**Required work**.
Pick out each line below containing "bowling".

**Source records**.
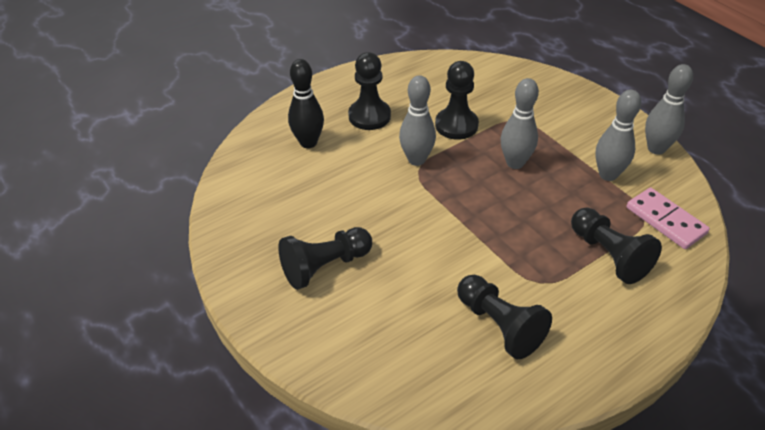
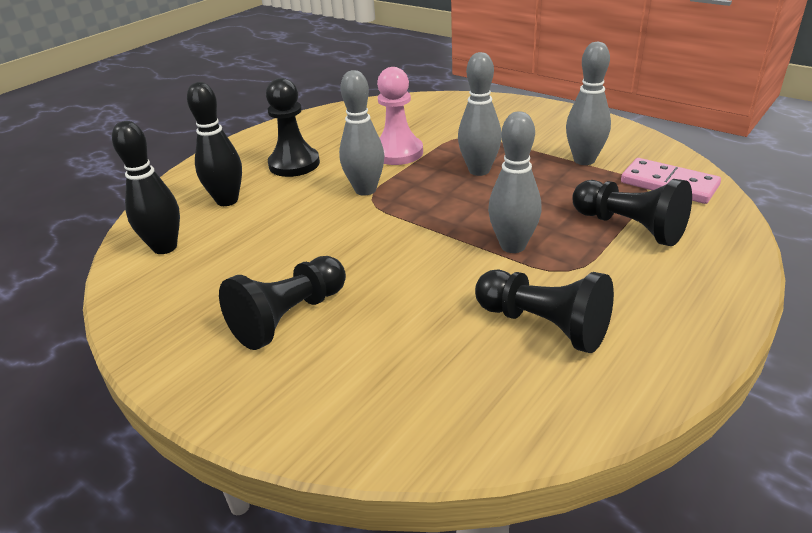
camera: 15 degrees left, 10 degrees down
black pawn [435,61,479,140] -> pink pawn [377,67,423,165]
grey bowling pin [645,64,693,155] -> grey bowling pin moved to [488,111,542,253]
none -> black bowling pin [112,121,180,254]

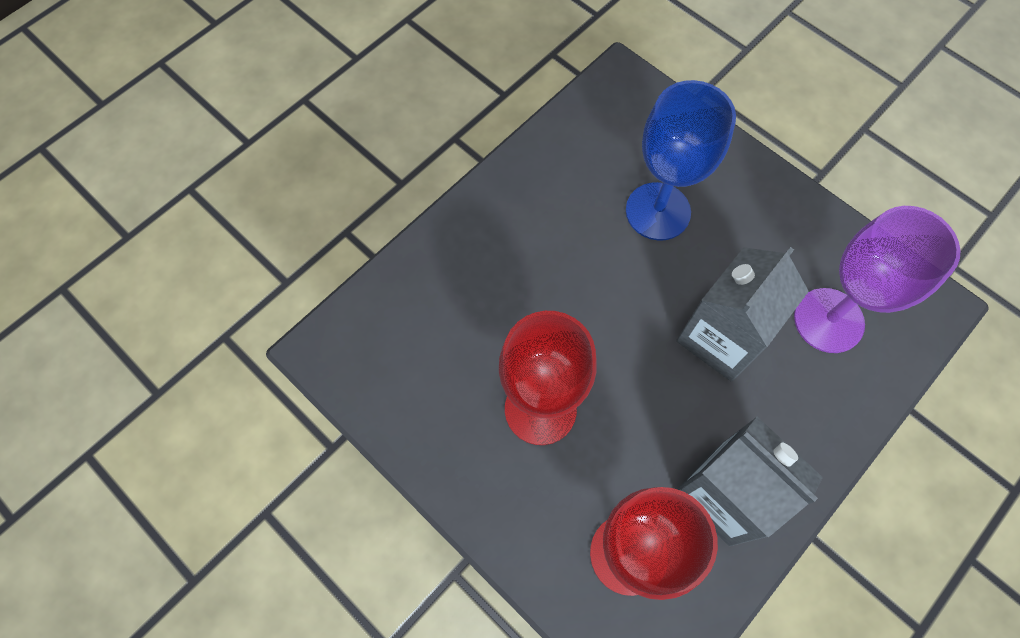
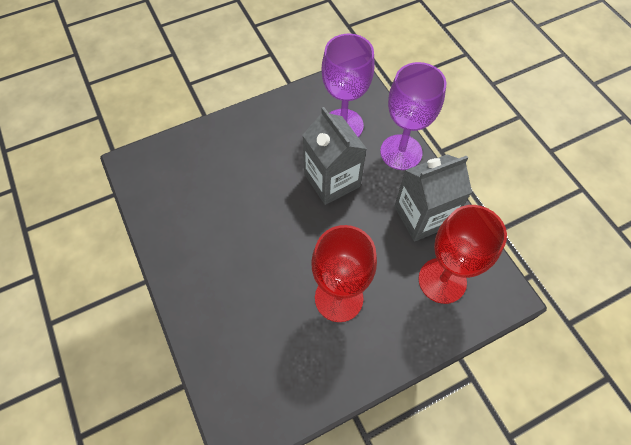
camera: 70 degrees left, 5 degrees down
blue goblet [626,80,736,241] -> none
none -> purple goblet [380,62,446,170]

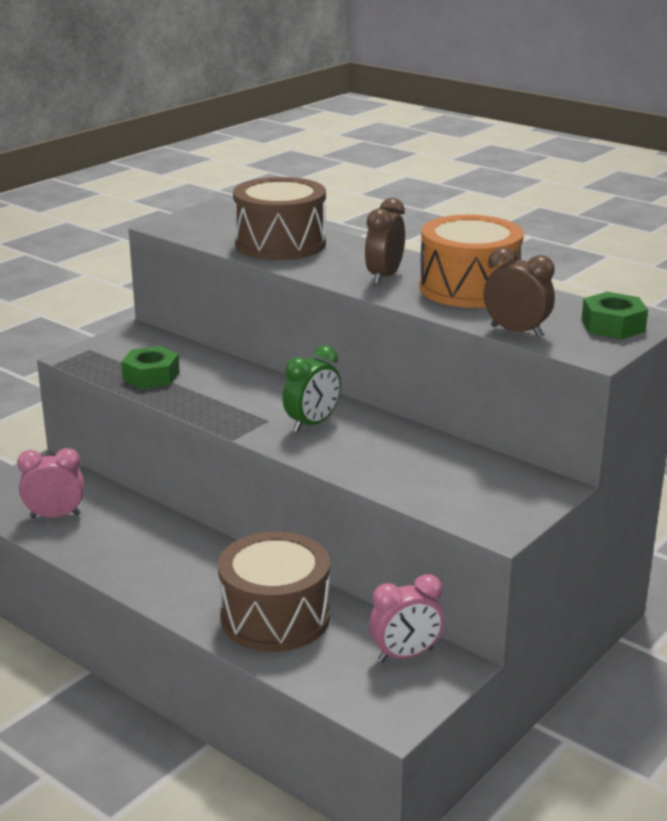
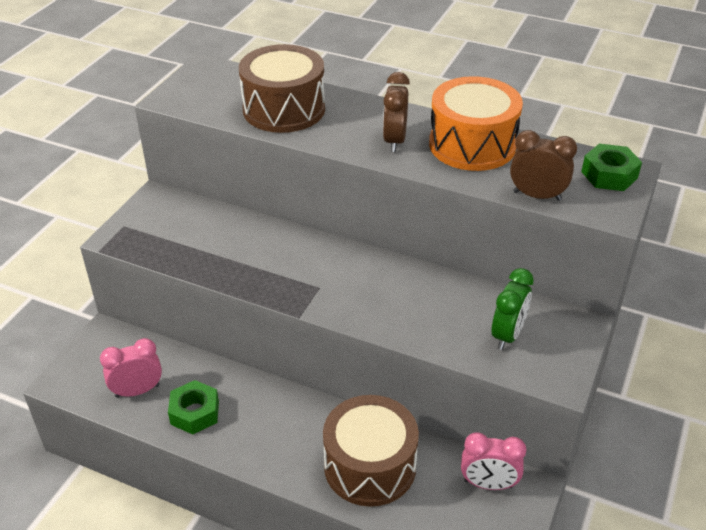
camera: 15 degrees left, 15 degrees up
green nut [121,346,180,389] -> green nut moved to [168,380,219,434]
green clock [283,345,341,432] -> green clock moved to [492,268,534,350]
pink clock [369,574,444,662] -> pink clock turned 45 degrees clockwise [461,432,526,490]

**Task solution**.
grey bowling pin [645,64,693,155] -> grey bowling pin moved to [488,111,542,253]
none -> black bowling pin [112,121,180,254]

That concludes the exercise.